## Task requirements
Nothing but the pictures should be dropped; repeat the rest of the data below exactly.

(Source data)

————————

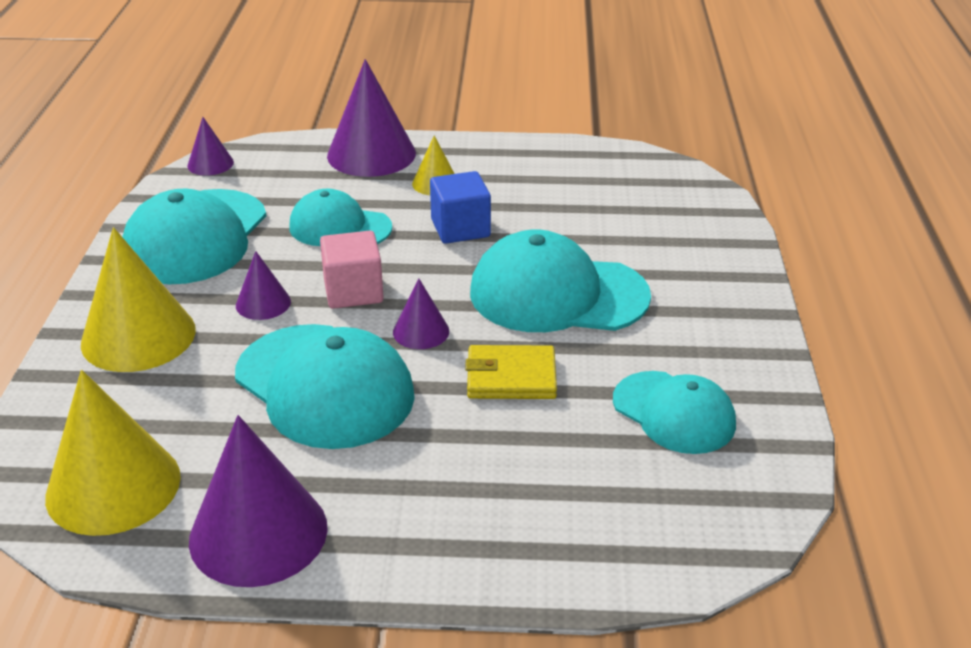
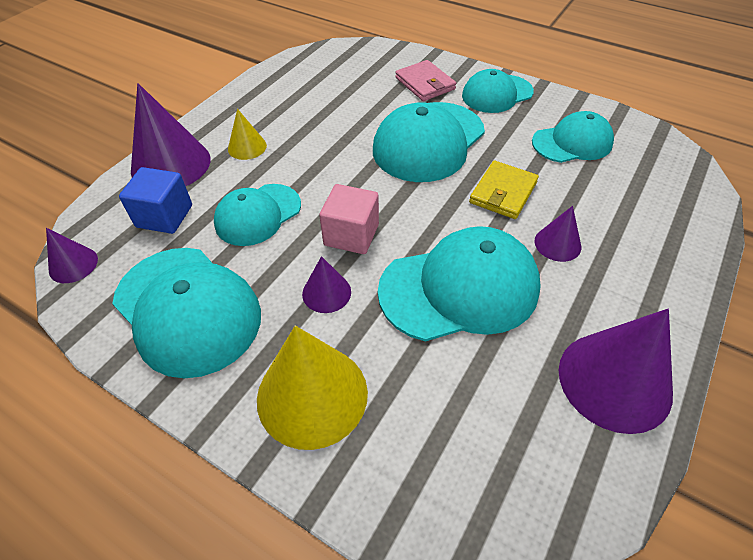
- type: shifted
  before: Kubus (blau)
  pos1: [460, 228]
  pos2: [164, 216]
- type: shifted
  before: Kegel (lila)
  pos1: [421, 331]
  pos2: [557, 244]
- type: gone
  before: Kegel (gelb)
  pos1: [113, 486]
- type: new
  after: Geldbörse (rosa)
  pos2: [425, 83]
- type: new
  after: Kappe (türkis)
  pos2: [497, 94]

————————

## Output for this task
- type: shifted
  before: Kubus (blau)
  pos1: [460, 228]
  pos2: [164, 216]
- type: shifted
  before: Kegel (lila)
  pos1: [421, 331]
  pos2: [557, 244]
- type: gone
  before: Kegel (gelb)
  pos1: [113, 486]
- type: new
  after: Geldbörse (rosa)
  pos2: [425, 83]
- type: new
  after: Kappe (türkis)
  pos2: [497, 94]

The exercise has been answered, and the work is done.